TASK TO COMPLETE: Exactly the lines from the one with "camera: 70 degrees right, 10 degrees up" to the end of the entries should appear in your answer, retyped word for word.

Coordinate-based change listings
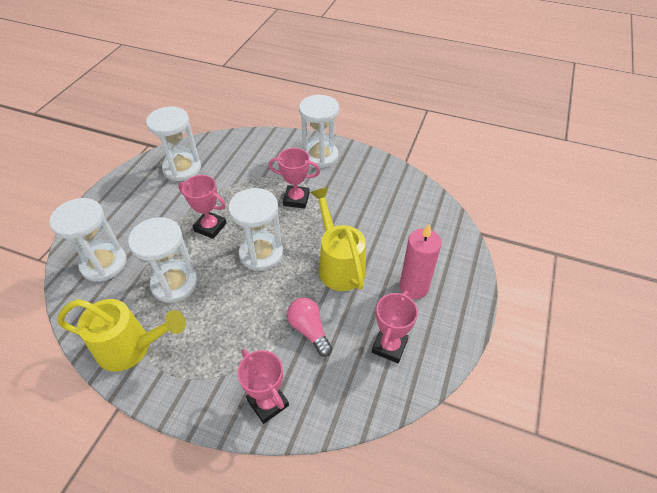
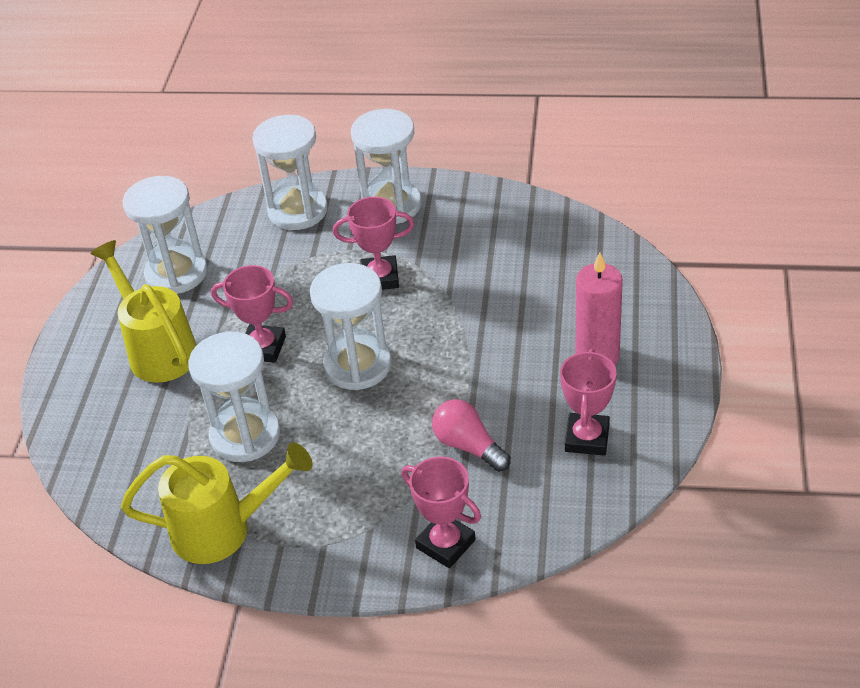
camera: 10 degrees left, 5 degrees down
white hourglass [49,198,127,282] -> white hourglass moved to [252,115,328,230]
yellow watering can [310,187,366,291] -> yellow watering can moved to [90,240,197,383]

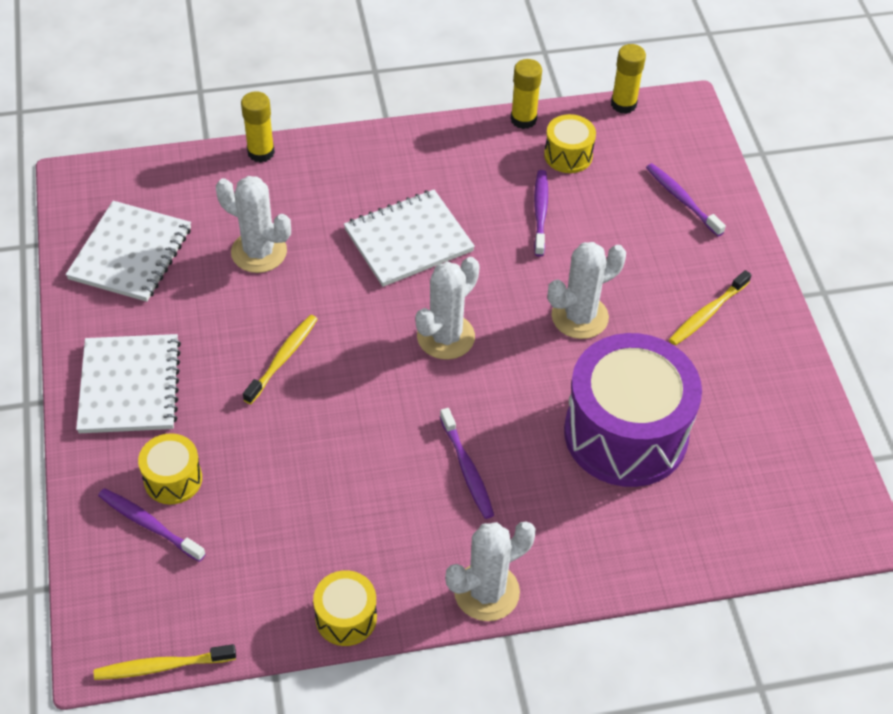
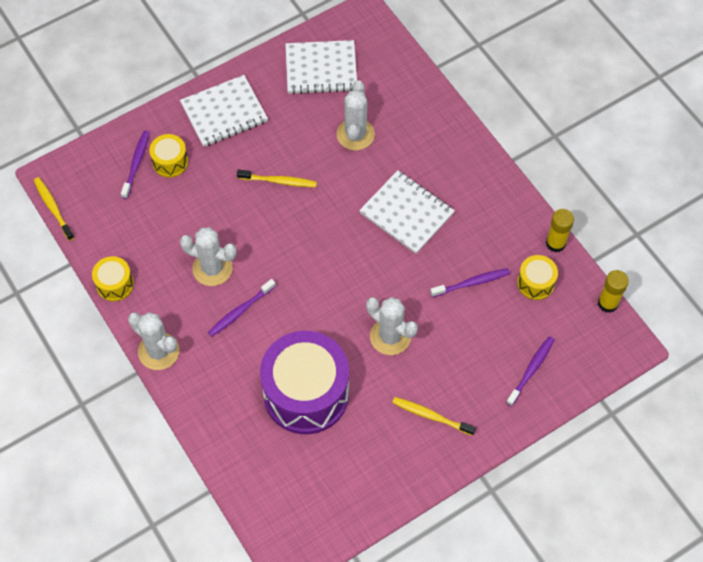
camera: 70 degrees right, 10 degrees up
yellow glue stick [241,91,275,163] -> none
white cactus [415,257,480,360] -> white cactus moved to [180,227,237,286]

RESULT OF THIS TASK:
camera: 70 degrees right, 10 degrees up
yellow glue stick [241,91,275,163] -> none
white cactus [415,257,480,360] -> white cactus moved to [180,227,237,286]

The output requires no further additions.